Task statement: Every line from the one containing "C3: 470nF (+24V, N008) -> 470nF (COM, N008)" to the one containing "S2: button (COM, N008) -> button (+12V, N008)" in the records below, both included, must be set down exactly, and no other line.

Entries supplied:
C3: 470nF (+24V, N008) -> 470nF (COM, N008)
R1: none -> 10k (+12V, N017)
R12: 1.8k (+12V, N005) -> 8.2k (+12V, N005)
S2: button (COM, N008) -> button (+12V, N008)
---
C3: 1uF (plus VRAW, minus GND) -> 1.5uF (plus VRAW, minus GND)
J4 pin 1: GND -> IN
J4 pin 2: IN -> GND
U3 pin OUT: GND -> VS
---
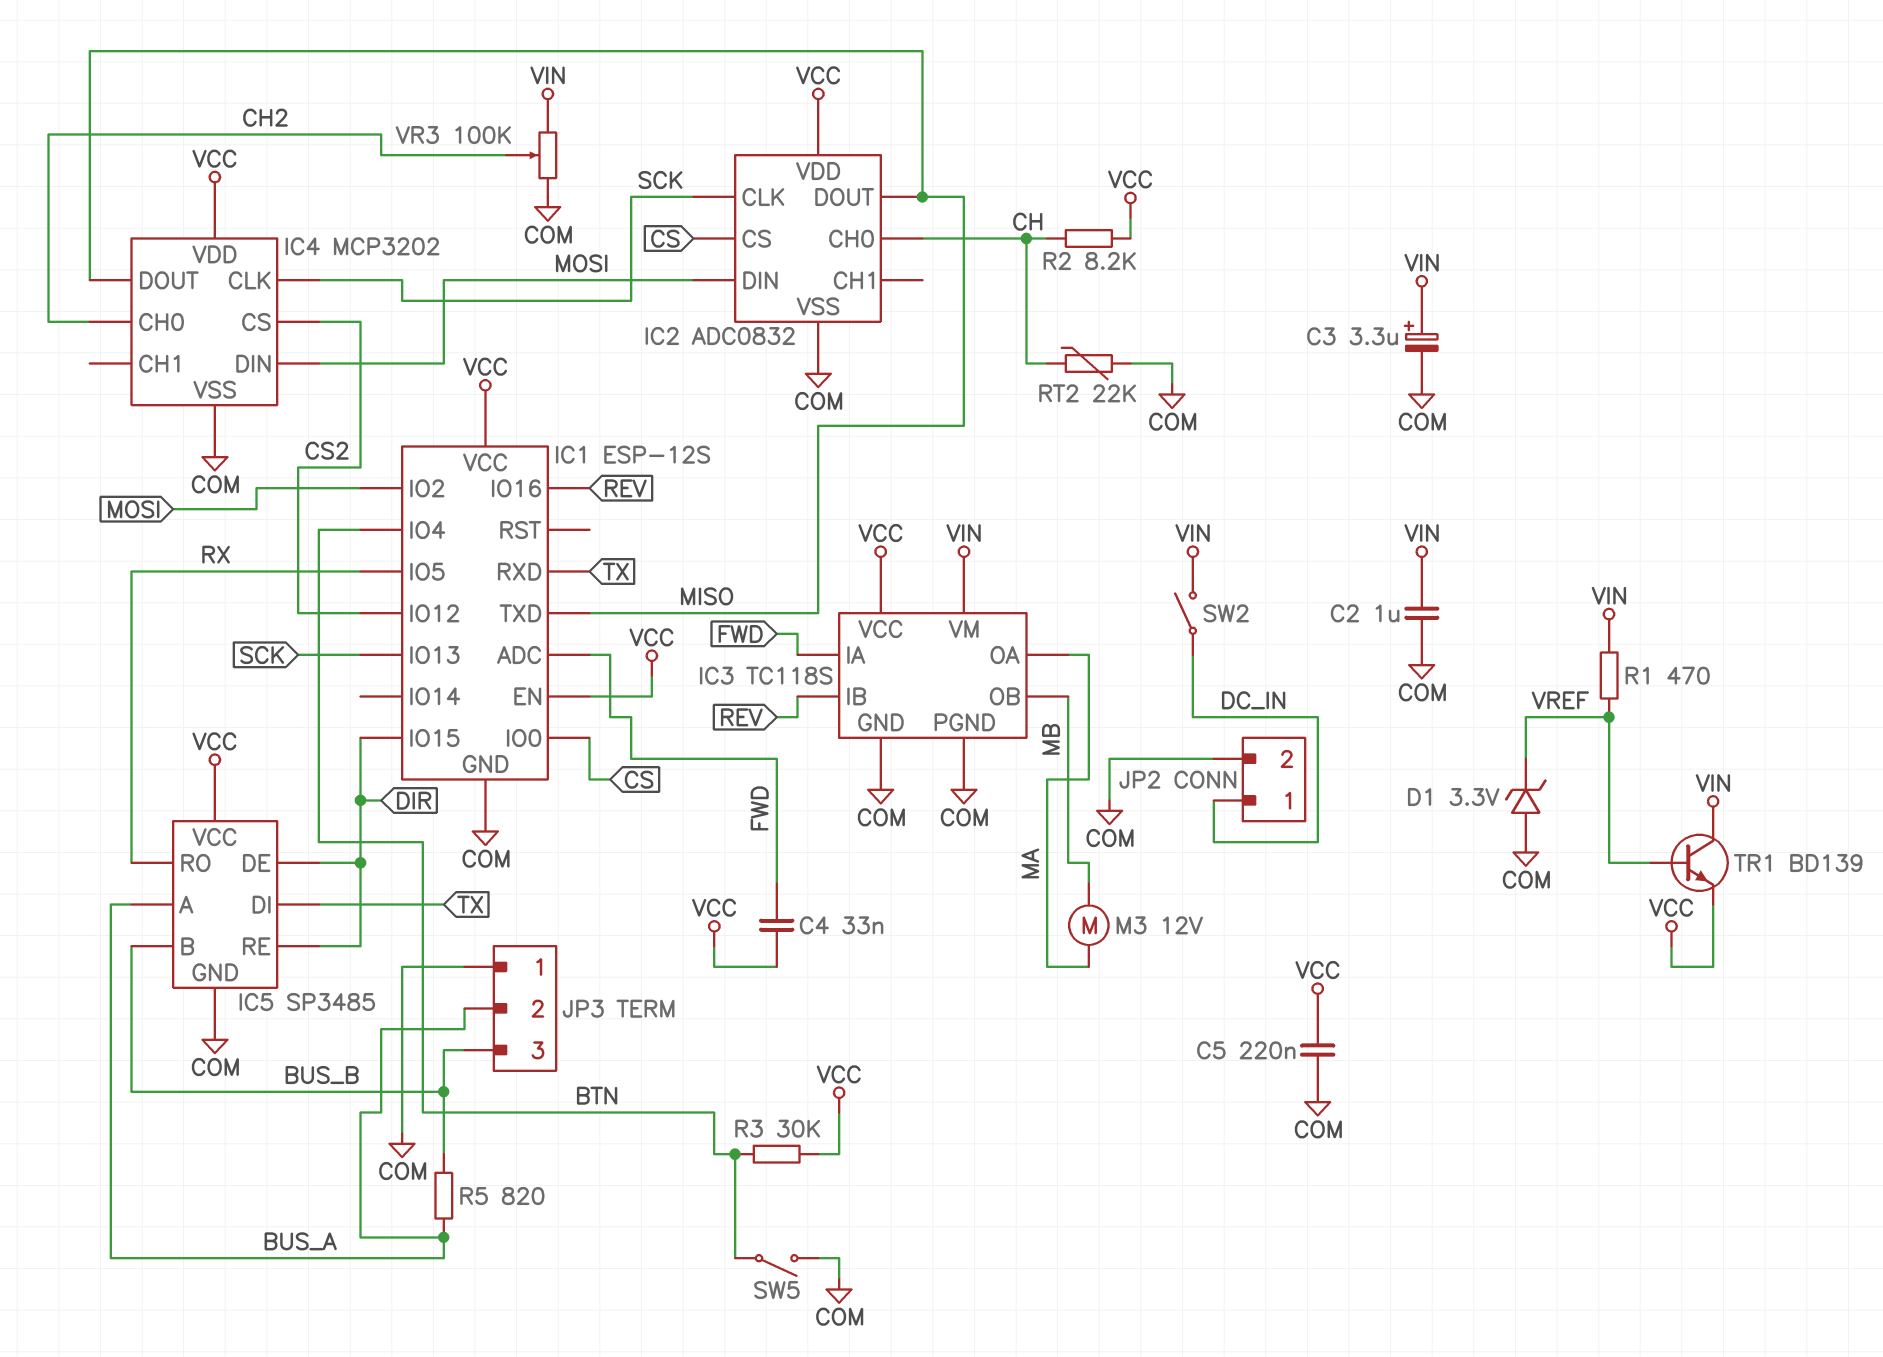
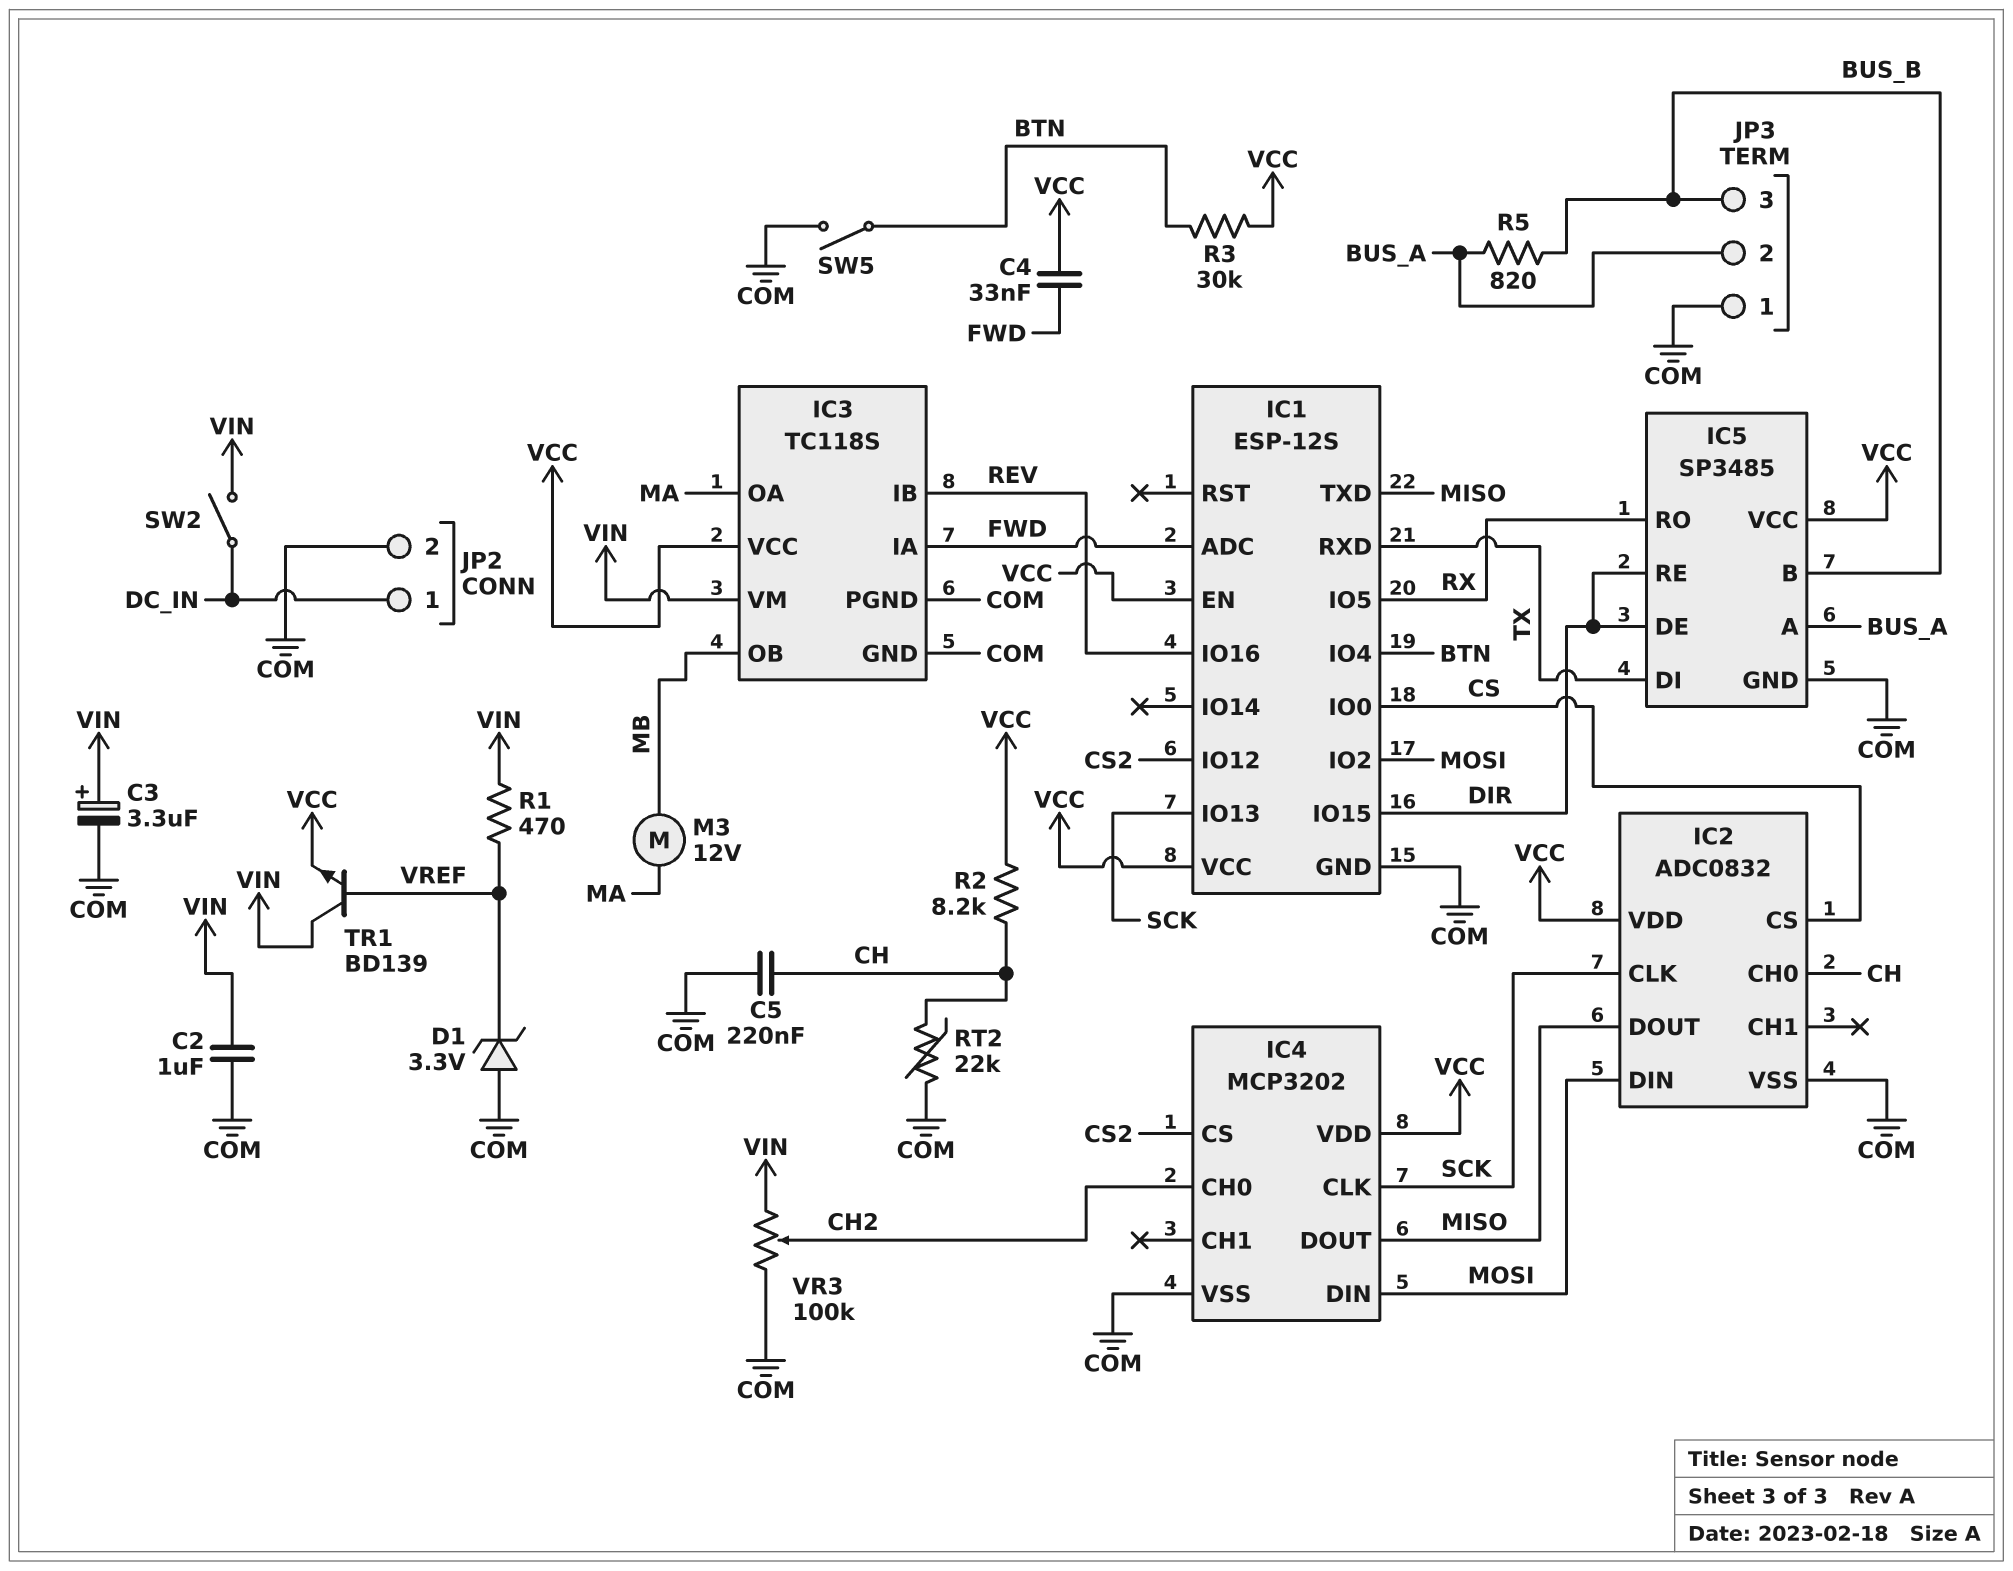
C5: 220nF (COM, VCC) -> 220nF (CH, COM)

Answer space:
C3: 470nF (+24V, N008) -> 470nF (COM, N008)
R1: none -> 10k (+12V, N017)
R12: 1.8k (+12V, N005) -> 8.2k (+12V, N005)
S2: button (COM, N008) -> button (+12V, N008)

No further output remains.